_Written request_: Which lines in the items below contain the string "tuplet", with case counting? Pull out each of those lines in full.

** begin **

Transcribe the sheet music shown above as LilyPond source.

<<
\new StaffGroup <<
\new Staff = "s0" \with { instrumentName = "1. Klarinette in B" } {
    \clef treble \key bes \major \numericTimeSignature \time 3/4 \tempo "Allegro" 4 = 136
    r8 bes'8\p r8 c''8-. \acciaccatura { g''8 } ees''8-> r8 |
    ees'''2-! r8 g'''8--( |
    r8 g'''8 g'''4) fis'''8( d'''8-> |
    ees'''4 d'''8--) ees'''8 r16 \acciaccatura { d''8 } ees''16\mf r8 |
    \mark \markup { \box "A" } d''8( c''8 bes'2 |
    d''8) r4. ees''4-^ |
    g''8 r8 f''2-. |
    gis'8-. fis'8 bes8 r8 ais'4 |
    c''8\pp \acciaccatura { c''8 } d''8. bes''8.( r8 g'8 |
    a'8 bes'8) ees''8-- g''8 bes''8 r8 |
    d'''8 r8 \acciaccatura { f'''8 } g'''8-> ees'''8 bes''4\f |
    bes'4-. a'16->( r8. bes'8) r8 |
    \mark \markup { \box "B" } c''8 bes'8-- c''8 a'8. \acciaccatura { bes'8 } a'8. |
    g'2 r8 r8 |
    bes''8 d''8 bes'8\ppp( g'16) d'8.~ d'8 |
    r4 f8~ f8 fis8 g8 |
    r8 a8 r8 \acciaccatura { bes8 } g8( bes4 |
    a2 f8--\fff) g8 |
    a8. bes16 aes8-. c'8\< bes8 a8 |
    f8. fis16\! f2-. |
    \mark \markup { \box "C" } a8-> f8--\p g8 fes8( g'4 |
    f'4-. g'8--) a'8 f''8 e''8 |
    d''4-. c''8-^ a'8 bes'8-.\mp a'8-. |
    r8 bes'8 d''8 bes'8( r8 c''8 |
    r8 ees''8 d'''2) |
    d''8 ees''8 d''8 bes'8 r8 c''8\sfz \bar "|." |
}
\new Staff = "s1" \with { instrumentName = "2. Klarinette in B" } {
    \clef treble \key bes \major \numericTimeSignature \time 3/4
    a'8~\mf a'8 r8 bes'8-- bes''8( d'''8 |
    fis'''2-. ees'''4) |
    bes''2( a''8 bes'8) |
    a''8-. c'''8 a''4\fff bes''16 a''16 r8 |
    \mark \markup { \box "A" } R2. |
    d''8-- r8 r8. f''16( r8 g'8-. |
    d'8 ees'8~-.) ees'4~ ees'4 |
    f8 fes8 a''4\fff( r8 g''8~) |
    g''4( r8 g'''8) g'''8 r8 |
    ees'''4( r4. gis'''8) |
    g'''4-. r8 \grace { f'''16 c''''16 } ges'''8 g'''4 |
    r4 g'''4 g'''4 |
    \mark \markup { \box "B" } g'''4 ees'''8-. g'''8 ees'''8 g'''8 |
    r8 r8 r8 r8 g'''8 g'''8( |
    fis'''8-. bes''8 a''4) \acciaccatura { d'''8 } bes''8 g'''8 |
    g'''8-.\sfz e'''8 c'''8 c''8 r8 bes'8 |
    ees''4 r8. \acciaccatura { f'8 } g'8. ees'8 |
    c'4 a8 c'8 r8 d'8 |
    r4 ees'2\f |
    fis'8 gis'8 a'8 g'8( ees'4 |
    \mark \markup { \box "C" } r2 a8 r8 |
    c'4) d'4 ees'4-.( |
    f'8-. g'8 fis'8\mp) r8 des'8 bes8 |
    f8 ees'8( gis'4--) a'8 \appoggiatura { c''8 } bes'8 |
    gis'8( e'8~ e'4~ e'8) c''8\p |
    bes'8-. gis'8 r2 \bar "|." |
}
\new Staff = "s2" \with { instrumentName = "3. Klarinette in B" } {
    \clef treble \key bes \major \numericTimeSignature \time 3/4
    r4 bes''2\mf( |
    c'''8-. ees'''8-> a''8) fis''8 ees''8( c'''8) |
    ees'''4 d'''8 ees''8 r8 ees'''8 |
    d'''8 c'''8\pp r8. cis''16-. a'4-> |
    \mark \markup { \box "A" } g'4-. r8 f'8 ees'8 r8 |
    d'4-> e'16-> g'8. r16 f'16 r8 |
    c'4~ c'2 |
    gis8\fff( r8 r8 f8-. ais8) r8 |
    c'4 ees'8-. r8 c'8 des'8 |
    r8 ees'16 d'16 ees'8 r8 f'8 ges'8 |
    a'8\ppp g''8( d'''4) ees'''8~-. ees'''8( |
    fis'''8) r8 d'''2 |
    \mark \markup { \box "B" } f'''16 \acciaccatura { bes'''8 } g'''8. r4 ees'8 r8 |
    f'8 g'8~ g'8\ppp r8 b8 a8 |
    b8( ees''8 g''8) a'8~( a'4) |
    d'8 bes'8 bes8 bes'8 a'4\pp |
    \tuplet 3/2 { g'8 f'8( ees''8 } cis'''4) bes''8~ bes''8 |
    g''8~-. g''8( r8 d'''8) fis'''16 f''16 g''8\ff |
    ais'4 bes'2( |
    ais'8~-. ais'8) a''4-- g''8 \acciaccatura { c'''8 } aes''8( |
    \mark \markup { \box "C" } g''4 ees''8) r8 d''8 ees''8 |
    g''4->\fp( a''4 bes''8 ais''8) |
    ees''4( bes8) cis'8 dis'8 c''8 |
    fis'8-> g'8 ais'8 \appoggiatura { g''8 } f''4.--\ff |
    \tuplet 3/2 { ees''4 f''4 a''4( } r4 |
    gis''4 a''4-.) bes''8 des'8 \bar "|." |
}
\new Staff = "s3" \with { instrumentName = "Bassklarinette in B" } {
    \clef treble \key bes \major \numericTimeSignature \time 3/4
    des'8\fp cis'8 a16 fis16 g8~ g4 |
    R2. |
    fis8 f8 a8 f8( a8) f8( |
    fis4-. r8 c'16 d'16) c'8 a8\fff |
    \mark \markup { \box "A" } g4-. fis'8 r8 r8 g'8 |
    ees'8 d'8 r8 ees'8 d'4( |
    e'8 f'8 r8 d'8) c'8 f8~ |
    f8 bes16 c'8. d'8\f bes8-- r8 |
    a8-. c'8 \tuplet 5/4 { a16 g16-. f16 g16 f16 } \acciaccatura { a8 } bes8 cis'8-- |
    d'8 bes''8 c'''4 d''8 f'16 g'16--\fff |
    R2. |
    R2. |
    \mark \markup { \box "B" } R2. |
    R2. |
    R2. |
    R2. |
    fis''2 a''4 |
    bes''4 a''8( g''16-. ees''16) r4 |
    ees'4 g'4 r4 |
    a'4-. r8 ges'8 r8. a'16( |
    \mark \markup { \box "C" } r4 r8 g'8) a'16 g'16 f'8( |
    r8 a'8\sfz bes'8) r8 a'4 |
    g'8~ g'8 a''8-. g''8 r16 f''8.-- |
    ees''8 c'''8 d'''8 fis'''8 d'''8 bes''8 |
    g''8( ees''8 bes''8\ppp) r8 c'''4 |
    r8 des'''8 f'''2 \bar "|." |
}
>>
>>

** end **

_Complete answer_:
    \tuplet 3/2 { g'8 f'8( ees''8 } cis'''4) bes''8~ bes''8 |
    \tuplet 3/2 { ees''4 f''4 a''4( } r4 |
    a8-. c'8 \tuplet 5/4 { a16 g16-. f16 g16 f16 } \acciaccatura { a8 } bes8 cis'8-- |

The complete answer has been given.